*How to complete this task:* Give back the entries that follow exactly as written. Any picture gets left out.

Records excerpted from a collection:
■ ■ ■ ■

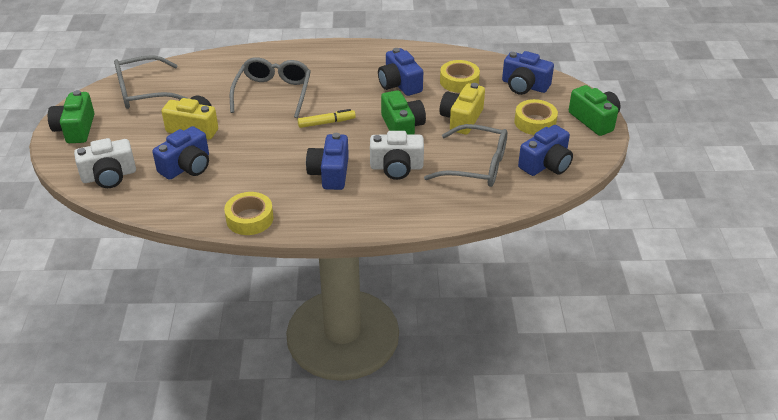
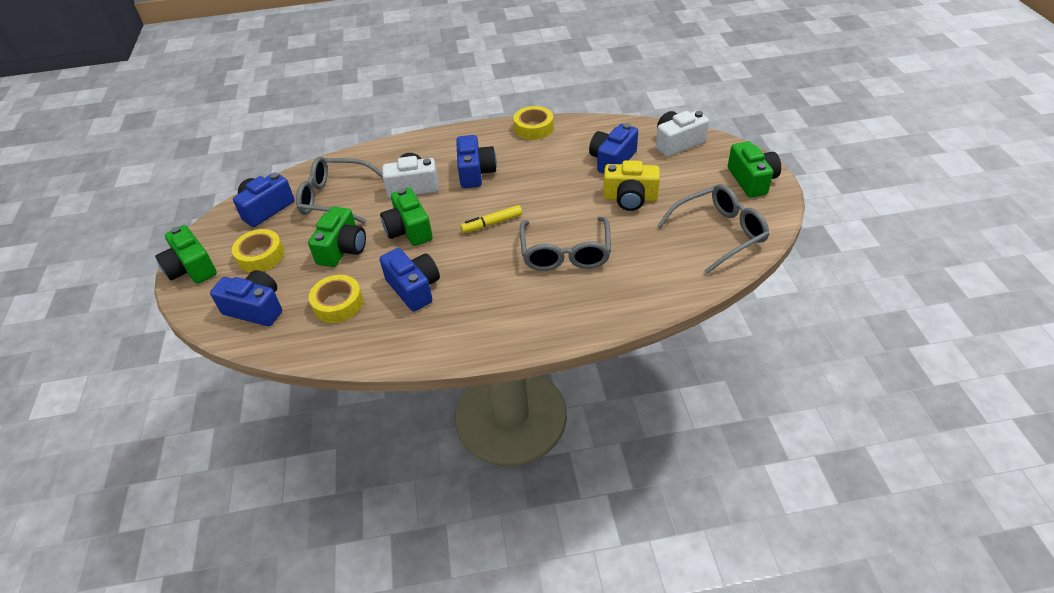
camera: 175 degrees right, 5 degrees up
(461, 119) = (342, 249): yellow camera -> green camera

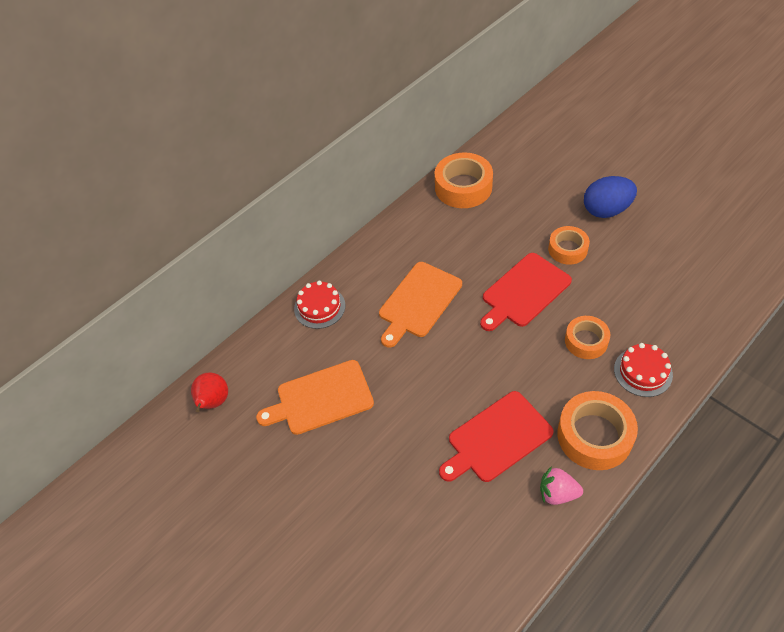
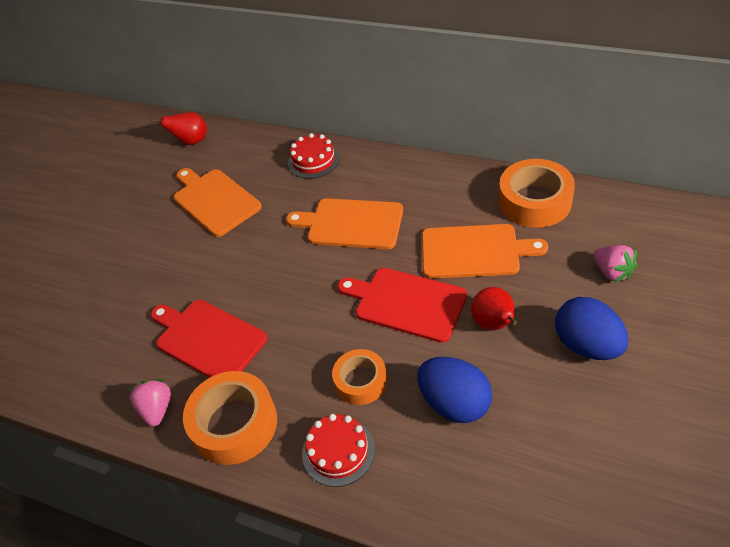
camera: 70 degrees right, 5 degrees down
(494, 236) = (474, 251): none -> orange cutting board
(551, 175) = (612, 272): none -> pink strawberry
(567, 249) = (494, 324): orange tape -> red pear
(626, 293) = (454, 403): none -> blue egg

■ ■ ■ ■

*Output for this exercise:*
camera: 175 degrees right, 5 degrees up
(461, 119) = (342, 249): yellow camera -> green camera

camera: 70 degrees right, 5 degrees down
(494, 236) = (474, 251): none -> orange cutting board
(551, 175) = (612, 272): none -> pink strawberry
(567, 249) = (494, 324): orange tape -> red pear
(626, 293) = (454, 403): none -> blue egg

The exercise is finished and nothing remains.